# PROMPT:
Please give back only the lines below from the one containing "R206: none -> 22 (G3, Y2)" to the one containing "U210: NOT 74HC14", each repeated word for word, both ends included.

** GIVEN ENTRIES follows **

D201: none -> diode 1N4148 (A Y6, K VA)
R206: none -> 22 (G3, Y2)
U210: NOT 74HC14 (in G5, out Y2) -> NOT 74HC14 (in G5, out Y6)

** End of GIVEN ENTRIES **
** GIVEN ENTRIES follows **

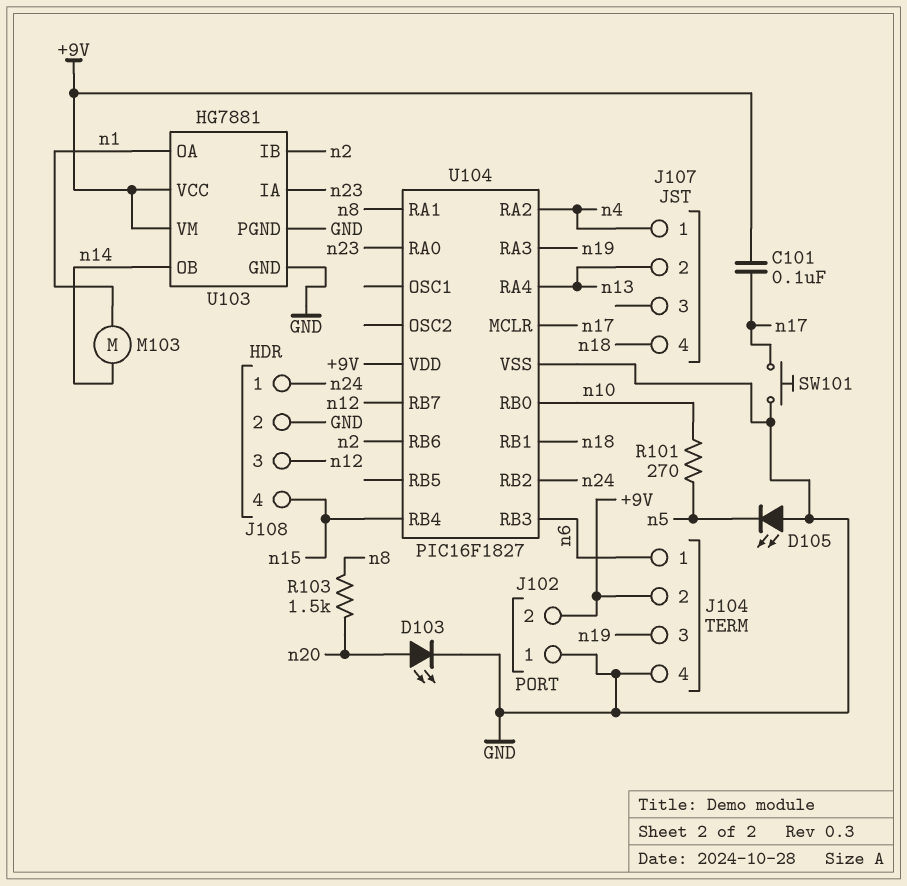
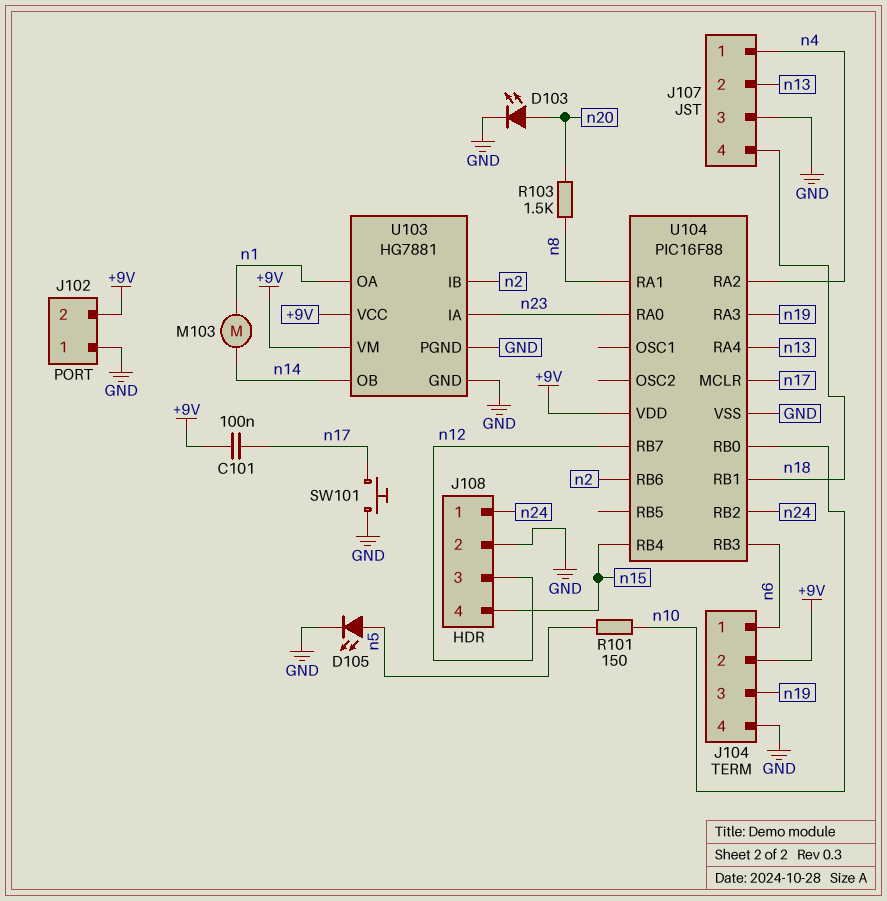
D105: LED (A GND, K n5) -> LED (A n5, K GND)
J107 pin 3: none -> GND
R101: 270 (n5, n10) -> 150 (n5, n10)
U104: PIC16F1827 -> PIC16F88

** End of GIVEN ENTRIES **

# FINISHED EXERCISE:
R206: none -> 22 (G3, Y2)
U210: NOT 74HC14 (in G5, out Y2) -> NOT 74HC14 (in G5, out Y6)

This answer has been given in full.